Aim of the exercise:
Return every line of the listing below that contains the string "kern", matching case exactly.

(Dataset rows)
+++

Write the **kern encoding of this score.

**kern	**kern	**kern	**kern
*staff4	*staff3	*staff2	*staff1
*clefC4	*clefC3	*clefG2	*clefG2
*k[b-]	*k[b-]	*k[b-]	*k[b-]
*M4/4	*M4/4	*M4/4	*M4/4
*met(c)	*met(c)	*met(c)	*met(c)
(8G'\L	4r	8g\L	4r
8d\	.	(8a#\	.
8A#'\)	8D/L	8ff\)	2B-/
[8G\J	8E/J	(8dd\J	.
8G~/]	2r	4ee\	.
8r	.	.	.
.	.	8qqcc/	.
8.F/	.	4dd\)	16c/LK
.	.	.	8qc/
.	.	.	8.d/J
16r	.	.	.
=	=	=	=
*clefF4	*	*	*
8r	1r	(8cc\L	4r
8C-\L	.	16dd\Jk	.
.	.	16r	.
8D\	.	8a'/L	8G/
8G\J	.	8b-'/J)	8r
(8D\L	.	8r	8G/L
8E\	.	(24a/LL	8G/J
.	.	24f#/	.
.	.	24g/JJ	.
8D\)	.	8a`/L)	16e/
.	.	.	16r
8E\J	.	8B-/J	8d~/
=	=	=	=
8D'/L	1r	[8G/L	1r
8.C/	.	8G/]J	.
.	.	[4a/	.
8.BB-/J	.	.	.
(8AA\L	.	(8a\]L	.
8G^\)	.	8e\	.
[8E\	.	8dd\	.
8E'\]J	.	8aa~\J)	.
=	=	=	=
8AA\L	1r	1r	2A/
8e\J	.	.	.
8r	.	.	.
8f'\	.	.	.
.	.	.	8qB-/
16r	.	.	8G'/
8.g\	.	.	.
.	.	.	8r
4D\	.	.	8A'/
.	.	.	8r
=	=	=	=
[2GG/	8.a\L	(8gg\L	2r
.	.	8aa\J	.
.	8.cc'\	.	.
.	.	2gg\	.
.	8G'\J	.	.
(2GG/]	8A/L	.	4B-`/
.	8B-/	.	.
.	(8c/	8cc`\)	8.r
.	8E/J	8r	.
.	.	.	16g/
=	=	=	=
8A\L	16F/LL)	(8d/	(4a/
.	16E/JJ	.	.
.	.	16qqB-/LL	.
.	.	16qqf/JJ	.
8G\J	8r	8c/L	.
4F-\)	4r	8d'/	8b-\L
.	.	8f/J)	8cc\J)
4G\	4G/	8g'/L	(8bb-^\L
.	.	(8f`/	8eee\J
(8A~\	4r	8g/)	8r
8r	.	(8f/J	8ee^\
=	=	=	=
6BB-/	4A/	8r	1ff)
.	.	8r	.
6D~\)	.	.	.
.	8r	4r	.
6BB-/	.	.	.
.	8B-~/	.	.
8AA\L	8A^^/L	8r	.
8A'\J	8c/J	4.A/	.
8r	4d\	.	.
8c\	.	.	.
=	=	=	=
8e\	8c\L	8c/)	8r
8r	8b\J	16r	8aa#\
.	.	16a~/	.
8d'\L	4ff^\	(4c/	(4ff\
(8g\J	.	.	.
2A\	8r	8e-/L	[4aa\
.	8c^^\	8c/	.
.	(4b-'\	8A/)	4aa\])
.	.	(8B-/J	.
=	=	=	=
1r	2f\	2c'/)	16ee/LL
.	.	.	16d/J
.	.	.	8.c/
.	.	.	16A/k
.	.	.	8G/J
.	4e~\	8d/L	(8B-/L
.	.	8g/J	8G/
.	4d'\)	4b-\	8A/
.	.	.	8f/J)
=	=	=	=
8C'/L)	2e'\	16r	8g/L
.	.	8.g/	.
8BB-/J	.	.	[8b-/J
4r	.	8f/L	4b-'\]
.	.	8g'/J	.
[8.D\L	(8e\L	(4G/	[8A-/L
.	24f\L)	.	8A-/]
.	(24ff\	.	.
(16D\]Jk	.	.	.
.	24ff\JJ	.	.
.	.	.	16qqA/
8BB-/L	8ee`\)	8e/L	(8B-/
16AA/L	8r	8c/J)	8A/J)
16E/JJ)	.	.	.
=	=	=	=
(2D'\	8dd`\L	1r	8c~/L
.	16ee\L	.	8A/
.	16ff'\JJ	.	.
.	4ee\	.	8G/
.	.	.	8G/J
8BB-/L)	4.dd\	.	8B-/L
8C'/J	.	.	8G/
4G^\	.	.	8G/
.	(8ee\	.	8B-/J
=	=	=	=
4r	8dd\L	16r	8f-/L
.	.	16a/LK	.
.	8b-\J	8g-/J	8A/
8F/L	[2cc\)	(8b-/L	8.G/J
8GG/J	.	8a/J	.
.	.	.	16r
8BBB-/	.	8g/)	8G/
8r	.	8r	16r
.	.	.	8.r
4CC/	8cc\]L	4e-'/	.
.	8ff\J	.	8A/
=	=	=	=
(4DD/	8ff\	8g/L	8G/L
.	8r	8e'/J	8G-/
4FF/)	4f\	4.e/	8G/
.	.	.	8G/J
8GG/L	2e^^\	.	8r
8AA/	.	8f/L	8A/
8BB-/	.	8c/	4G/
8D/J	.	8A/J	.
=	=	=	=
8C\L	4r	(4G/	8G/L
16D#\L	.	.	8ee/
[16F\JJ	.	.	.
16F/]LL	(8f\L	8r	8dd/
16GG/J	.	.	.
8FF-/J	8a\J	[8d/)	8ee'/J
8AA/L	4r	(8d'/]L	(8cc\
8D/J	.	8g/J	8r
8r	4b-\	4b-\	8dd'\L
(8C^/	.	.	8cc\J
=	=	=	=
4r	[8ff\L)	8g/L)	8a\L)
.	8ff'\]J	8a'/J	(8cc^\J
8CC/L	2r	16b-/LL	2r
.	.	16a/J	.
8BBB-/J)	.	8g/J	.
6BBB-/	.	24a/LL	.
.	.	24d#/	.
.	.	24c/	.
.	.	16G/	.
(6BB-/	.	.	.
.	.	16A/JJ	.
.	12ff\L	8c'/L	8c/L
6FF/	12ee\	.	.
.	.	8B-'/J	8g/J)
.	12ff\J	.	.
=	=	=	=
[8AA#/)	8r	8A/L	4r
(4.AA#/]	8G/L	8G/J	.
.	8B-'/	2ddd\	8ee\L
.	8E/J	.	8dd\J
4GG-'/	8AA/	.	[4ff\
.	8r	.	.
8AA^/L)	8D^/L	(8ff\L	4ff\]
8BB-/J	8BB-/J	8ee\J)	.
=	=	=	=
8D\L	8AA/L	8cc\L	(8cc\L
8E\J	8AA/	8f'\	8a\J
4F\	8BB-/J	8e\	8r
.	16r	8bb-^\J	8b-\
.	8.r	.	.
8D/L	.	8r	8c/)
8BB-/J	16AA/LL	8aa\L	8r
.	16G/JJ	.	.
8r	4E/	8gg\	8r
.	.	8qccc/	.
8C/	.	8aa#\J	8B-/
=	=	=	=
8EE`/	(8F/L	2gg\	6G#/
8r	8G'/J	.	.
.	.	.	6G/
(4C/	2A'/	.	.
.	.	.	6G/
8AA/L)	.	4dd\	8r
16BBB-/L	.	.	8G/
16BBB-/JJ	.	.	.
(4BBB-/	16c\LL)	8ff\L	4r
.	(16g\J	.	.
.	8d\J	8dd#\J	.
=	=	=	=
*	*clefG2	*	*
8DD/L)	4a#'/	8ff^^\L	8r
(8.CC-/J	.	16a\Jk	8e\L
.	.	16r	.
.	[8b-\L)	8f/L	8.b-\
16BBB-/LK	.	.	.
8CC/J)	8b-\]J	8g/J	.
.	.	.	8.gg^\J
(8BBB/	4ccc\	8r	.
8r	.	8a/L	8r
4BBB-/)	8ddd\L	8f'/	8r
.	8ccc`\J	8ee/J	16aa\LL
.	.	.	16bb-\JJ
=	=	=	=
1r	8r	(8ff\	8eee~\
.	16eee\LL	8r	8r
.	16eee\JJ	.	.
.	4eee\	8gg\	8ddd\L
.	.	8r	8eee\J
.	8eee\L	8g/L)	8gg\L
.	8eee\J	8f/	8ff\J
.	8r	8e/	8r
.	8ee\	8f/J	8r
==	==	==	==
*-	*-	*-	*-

+++

Solution to this exercise:
Write the **kern encoding of this score.
**kern	**kern	**kern	**kern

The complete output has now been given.